Your answer must be every line of the data below that holds the string "tile", copied exactly.

++++ Data provided ++++

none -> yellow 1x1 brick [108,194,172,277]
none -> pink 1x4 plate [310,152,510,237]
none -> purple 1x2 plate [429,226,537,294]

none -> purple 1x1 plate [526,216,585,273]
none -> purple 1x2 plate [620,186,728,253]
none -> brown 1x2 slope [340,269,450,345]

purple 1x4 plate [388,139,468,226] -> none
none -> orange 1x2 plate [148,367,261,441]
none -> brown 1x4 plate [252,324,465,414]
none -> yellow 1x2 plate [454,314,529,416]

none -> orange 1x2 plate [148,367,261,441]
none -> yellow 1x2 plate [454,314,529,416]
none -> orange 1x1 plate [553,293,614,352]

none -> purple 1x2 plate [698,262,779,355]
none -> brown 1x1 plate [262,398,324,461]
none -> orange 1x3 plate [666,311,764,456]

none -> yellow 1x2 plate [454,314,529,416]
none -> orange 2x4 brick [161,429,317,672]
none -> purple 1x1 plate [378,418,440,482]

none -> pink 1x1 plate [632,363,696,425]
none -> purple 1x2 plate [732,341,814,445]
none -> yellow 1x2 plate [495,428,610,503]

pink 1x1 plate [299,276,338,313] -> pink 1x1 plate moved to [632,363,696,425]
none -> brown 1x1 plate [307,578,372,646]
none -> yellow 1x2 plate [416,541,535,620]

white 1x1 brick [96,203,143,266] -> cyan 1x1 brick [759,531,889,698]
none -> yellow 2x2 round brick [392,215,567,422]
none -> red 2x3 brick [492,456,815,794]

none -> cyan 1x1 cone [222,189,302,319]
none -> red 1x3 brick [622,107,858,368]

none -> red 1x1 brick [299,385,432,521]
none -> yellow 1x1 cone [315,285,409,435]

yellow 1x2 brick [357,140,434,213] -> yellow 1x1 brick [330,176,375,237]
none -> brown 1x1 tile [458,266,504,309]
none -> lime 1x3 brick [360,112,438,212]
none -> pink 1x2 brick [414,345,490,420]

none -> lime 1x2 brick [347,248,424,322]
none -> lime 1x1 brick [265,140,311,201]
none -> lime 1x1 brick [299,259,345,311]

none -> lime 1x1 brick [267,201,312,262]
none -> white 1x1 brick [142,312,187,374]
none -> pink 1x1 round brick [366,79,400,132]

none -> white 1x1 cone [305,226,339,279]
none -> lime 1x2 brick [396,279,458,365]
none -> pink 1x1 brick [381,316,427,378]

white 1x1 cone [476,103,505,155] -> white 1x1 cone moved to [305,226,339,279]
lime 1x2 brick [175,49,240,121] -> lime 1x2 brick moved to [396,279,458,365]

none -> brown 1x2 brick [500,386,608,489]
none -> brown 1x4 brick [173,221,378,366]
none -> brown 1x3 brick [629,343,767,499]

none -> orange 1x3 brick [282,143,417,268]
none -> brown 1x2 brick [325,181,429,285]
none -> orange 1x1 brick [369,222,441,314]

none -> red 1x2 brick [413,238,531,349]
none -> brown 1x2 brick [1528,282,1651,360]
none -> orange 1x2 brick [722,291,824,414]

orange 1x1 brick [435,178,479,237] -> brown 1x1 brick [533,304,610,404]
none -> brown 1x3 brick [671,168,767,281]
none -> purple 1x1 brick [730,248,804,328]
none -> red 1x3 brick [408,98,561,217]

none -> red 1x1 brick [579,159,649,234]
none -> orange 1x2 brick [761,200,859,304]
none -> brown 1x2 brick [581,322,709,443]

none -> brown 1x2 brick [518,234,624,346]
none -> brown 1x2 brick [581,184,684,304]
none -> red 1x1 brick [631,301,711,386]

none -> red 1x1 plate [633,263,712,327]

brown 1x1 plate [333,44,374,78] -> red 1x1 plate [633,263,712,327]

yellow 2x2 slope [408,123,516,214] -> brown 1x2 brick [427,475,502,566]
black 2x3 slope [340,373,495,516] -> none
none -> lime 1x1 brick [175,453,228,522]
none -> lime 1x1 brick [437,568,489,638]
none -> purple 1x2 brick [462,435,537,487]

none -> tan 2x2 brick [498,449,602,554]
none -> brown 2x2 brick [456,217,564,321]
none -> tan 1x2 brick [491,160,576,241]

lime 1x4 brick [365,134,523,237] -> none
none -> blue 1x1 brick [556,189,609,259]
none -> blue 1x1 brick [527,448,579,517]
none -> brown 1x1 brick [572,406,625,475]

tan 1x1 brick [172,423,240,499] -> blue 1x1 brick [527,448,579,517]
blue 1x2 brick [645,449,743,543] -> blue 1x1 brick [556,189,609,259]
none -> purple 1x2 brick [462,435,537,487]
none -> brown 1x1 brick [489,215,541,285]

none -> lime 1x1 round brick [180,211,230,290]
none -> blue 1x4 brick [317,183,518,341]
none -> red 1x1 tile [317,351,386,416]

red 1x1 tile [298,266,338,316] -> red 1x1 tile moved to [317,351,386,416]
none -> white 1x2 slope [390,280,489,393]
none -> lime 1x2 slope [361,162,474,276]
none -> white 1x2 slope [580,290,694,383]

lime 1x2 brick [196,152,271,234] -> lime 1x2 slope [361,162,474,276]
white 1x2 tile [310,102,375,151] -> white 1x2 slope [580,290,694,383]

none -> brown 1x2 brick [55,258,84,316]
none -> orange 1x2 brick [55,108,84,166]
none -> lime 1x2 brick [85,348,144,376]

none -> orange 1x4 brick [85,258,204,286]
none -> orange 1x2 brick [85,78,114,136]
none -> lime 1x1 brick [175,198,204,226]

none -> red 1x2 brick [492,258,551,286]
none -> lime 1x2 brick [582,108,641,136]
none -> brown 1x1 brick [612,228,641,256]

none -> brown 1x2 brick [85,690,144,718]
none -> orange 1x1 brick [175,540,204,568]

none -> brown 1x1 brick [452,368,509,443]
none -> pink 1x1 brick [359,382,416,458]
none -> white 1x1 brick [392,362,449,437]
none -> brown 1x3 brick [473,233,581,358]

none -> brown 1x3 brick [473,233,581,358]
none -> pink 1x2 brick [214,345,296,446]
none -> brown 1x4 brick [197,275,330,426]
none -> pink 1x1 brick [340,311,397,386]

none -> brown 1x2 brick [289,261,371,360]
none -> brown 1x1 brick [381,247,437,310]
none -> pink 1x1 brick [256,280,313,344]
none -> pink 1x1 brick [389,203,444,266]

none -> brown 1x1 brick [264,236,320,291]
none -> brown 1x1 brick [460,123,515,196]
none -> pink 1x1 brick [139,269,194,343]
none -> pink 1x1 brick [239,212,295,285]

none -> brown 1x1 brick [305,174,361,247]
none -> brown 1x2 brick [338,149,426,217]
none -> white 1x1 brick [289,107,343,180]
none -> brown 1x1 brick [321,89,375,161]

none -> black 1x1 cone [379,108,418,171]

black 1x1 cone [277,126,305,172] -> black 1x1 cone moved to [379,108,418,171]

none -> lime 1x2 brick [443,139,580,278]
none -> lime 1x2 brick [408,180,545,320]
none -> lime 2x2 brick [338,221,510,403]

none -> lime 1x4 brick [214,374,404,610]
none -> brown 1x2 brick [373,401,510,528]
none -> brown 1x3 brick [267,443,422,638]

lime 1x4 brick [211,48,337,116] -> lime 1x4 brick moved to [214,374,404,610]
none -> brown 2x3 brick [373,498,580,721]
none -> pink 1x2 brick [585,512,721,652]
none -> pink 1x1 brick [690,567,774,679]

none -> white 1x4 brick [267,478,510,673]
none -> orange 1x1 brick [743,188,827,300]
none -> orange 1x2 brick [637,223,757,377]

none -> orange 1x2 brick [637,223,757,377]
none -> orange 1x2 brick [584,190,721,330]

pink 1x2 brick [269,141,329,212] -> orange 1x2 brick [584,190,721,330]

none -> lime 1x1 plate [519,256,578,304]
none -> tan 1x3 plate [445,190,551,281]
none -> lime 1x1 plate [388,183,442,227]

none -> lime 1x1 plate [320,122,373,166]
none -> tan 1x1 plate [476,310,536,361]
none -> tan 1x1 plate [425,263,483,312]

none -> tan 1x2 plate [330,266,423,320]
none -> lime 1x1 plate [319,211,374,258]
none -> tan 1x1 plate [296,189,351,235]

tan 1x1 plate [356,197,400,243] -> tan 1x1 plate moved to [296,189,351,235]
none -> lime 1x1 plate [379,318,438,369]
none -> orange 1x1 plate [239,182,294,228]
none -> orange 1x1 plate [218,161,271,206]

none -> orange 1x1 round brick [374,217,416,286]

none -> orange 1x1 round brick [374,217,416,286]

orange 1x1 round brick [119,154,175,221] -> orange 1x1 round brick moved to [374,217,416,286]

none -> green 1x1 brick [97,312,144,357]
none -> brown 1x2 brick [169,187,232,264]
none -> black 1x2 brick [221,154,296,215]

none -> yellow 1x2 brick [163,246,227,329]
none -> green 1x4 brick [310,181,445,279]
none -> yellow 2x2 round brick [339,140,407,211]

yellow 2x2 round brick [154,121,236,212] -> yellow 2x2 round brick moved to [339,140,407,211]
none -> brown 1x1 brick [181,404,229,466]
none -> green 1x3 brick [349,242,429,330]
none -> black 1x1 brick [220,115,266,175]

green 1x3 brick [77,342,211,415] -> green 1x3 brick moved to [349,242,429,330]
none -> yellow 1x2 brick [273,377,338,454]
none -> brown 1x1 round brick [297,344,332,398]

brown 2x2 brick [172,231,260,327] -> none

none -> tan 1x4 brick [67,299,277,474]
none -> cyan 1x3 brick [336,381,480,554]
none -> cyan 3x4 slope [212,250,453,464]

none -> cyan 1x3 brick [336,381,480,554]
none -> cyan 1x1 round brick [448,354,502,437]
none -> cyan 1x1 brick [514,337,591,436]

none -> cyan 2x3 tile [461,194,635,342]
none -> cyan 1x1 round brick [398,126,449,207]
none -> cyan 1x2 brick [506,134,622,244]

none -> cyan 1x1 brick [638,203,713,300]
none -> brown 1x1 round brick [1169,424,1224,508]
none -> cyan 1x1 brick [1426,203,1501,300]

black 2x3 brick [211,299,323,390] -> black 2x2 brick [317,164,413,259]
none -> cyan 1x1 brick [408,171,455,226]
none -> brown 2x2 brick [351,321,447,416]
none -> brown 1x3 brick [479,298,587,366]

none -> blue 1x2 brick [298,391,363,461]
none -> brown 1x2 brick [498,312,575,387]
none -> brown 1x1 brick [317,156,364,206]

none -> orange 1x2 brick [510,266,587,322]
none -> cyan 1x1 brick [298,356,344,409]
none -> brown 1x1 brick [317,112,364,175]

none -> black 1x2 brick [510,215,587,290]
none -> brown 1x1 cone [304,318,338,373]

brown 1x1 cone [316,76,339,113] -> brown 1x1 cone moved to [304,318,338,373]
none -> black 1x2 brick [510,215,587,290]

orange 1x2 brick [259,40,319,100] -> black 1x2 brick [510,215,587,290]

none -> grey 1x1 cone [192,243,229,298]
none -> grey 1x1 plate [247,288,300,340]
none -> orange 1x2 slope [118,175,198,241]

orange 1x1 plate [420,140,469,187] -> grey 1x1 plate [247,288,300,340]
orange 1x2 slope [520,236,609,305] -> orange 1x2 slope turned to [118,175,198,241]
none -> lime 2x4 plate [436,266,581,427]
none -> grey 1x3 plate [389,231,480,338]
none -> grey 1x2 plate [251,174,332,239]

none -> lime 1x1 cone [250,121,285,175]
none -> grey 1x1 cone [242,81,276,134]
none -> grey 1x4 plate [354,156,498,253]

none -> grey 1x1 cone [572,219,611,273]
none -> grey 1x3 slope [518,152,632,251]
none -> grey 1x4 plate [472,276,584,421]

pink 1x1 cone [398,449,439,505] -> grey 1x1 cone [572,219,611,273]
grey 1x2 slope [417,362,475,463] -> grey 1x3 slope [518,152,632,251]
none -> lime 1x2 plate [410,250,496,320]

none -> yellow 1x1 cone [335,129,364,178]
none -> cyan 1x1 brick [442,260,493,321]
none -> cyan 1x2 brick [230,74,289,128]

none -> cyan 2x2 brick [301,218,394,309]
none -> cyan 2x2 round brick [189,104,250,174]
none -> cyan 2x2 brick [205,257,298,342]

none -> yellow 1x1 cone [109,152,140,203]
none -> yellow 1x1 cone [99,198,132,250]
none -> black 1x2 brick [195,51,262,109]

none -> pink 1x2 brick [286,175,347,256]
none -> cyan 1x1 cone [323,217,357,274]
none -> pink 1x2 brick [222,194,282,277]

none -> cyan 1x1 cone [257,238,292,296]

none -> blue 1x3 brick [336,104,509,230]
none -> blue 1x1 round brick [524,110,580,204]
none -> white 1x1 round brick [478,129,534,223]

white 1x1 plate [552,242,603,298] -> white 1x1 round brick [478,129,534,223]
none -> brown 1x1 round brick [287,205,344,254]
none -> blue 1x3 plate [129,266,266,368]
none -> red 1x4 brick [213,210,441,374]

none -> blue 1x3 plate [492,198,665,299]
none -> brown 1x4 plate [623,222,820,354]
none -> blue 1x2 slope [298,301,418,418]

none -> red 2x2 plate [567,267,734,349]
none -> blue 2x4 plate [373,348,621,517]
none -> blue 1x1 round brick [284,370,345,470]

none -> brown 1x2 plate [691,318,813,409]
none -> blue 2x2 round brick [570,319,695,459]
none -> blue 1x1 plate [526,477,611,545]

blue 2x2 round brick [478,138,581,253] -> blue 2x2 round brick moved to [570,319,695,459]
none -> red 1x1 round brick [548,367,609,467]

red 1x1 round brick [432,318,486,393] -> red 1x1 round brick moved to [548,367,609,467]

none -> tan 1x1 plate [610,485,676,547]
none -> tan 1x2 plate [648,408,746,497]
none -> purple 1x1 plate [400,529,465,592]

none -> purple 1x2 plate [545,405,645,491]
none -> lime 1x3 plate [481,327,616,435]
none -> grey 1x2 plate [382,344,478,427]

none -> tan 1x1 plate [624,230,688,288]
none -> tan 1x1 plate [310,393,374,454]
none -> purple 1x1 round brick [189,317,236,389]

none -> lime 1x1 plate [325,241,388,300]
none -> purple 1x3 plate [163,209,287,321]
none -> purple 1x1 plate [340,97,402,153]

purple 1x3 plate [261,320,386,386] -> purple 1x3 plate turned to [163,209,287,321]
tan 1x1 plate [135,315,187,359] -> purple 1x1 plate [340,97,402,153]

++++

### Written response
none -> brown 1x1 tile [458,266,504,309]
none -> red 1x1 tile [317,351,386,416]
red 1x1 tile [298,266,338,316] -> red 1x1 tile moved to [317,351,386,416]
white 1x2 tile [310,102,375,151] -> white 1x2 slope [580,290,694,383]
none -> cyan 2x3 tile [461,194,635,342]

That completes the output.